# [About this task]
Give the records below again in full, exactly as written, but without any images.

#####

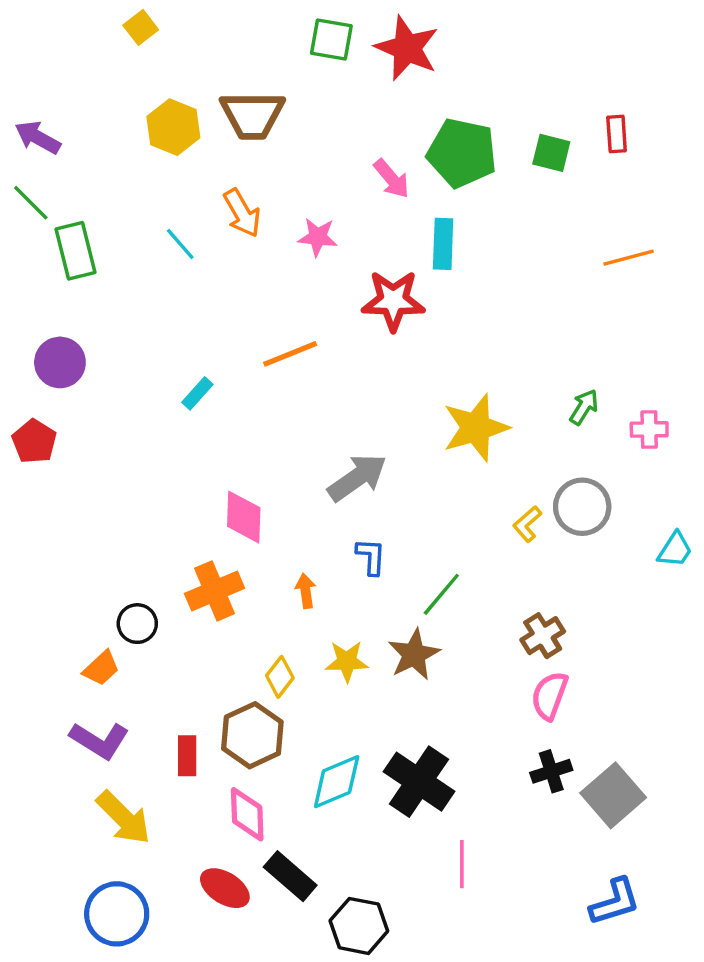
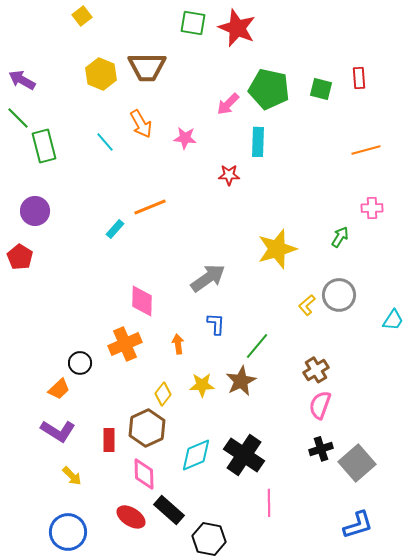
pink arrow: (392, 179) -> (228, 104), turned 85
red star: (393, 301) -> (229, 175), size x0.6
orange line: (290, 354) -> (150, 207), moved
pink cross: (649, 429) -> (372, 208), moved
yellow arrow: (124, 818) -> (72, 476), size x0.6

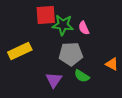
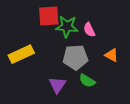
orange triangle: (112, 64) -> (112, 55), moved

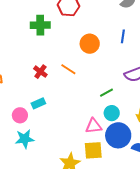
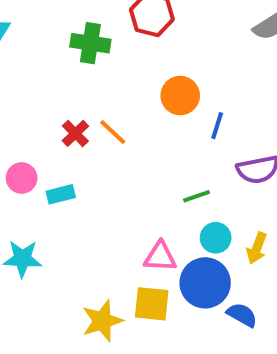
blue line: (123, 36) -> (217, 126), moved
orange line: (68, 69) -> (113, 132), moved
cyan circle: (112, 113) -> (216, 238), moved
pink circle: (20, 115) -> (22, 178), moved

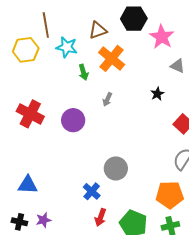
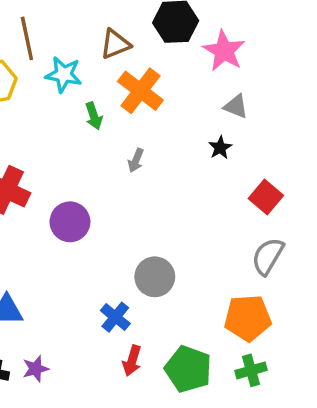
gray triangle: (178, 66) -> (236, 106), moved
purple circle: (73, 120) -> (70, 222), moved

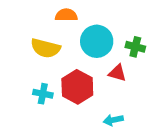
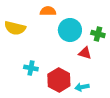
yellow semicircle: (46, 48) -> (15, 28), moved
red hexagon: (77, 87) -> (59, 80), moved

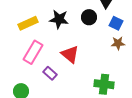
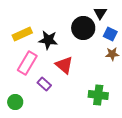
black circle: (89, 17) -> (83, 28), size x1.5
black star: (59, 19) -> (48, 40), moved

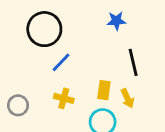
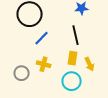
black line: (133, 62) -> (76, 35), moved
gray circle: (18, 105) -> (22, 73), moved

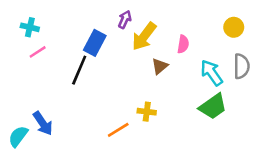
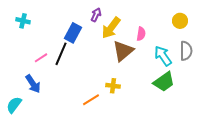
pink line: (38, 52) -> (41, 58), moved
brown triangle: (160, 66) -> (123, 51), size x1.6
blue arrow: (43, 123) -> (33, 84), moved

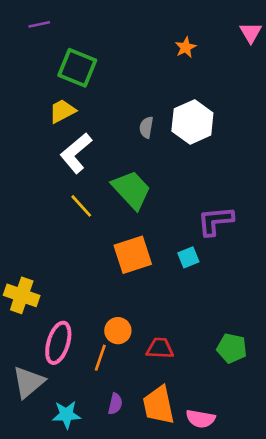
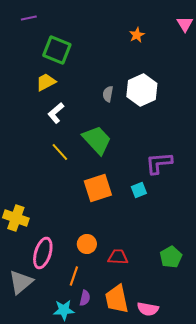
white L-shape: (76, 153) -> (56, 113), size x0.7
green pentagon: (232, 348) -> (171, 257), turned 30
orange line: (100, 358) -> (74, 276), moved
cyan star: (66, 415) -> (64, 310), moved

#####

# [Reply to the exercise]
pink arrow: (392, 179) -> (228, 104), turned 85
red star: (393, 301) -> (229, 175), size x0.6
orange line: (290, 354) -> (150, 207), moved
pink cross: (649, 429) -> (372, 208), moved
yellow arrow: (124, 818) -> (72, 476), size x0.6

orange triangle: (112, 64) -> (112, 55), moved

blue line: (123, 36) -> (217, 126), moved
orange line: (68, 69) -> (113, 132), moved
cyan circle: (112, 113) -> (216, 238), moved
pink circle: (20, 115) -> (22, 178), moved

gray triangle: (178, 66) -> (236, 106), moved
purple circle: (73, 120) -> (70, 222), moved

yellow semicircle: (46, 48) -> (15, 28), moved
red hexagon: (77, 87) -> (59, 80), moved

black circle: (89, 17) -> (83, 28), size x1.5
black star: (59, 19) -> (48, 40), moved

black line: (133, 62) -> (76, 35), moved
gray circle: (18, 105) -> (22, 73), moved

pink line: (38, 52) -> (41, 58), moved
brown triangle: (160, 66) -> (123, 51), size x1.6
blue arrow: (43, 123) -> (33, 84), moved

white L-shape: (76, 153) -> (56, 113), size x0.7
green pentagon: (232, 348) -> (171, 257), turned 30
orange line: (100, 358) -> (74, 276), moved
cyan star: (66, 415) -> (64, 310), moved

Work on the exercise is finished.